REQUIRED TASK » What follows is a listing to be transcribed exactly.

Entries taken from a collection:
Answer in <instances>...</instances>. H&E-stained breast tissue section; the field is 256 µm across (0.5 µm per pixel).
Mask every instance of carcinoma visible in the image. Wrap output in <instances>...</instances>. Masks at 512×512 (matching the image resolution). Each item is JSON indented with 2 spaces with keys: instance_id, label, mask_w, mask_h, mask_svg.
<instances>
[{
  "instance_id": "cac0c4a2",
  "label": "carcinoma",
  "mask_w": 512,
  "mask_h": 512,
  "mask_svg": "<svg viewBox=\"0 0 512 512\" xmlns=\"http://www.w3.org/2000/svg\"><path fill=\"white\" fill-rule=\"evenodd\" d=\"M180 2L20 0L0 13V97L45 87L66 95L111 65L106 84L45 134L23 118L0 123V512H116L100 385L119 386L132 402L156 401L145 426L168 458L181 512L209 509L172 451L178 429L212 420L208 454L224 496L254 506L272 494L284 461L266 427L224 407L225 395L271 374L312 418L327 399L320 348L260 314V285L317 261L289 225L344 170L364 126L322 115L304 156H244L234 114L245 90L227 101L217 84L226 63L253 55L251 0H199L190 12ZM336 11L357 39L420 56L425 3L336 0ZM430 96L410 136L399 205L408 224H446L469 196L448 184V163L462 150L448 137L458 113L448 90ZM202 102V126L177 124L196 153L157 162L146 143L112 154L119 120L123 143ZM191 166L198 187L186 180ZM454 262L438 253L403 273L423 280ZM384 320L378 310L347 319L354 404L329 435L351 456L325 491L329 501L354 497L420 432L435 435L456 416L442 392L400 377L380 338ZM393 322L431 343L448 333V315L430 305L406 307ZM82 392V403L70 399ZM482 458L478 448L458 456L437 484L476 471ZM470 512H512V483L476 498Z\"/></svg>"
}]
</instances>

RESPONSE BELOW »
Answer in <instances>...</instances>. H&E-stained breast tissue section; the field is 256 µm across (0.5 µm per pixel).
Mask every instance of carcinoma visible in the image. Wrap output in <instances>...</instances>. Masks at 512×512 (matching the image resolution). Each item is JSON indented with 2 spaces with keys: instance_id, label, mask_w, mask_h, mask_svg.
<instances>
[{
  "instance_id": "cac0c4a2",
  "label": "carcinoma",
  "mask_w": 512,
  "mask_h": 512,
  "mask_svg": "<svg viewBox=\"0 0 512 512\" xmlns=\"http://www.w3.org/2000/svg\"><path fill=\"white\" fill-rule=\"evenodd\" d=\"M180 2L20 0L0 13V97L45 87L66 95L111 65L106 84L45 134L23 118L0 123V512H116L100 385L119 386L132 402L156 401L145 426L168 458L181 512L209 509L172 451L178 429L212 420L208 454L224 496L254 506L272 494L284 461L266 427L224 407L225 395L271 374L312 418L327 399L320 348L260 314V285L317 261L289 225L344 170L364 126L322 115L304 156H244L234 114L245 90L227 101L217 84L226 63L253 55L251 0H199L190 12ZM336 11L357 39L420 56L425 3L336 0ZM430 96L410 136L399 205L408 224H446L469 196L448 184V163L462 150L448 137L458 113L448 90ZM202 102V126L177 124L196 153L157 162L146 143L112 154L119 120L123 143ZM191 166L198 187L186 180ZM454 262L438 253L403 273L423 280ZM384 320L378 310L347 319L354 404L329 435L351 456L325 491L329 501L354 497L420 432L435 435L456 416L442 392L400 377L380 338ZM393 322L431 343L448 333V315L430 305L406 307ZM82 392V403L70 399ZM482 458L478 448L458 456L437 484L476 471ZM470 512H512V483L476 498Z\"/></svg>"
}]
</instances>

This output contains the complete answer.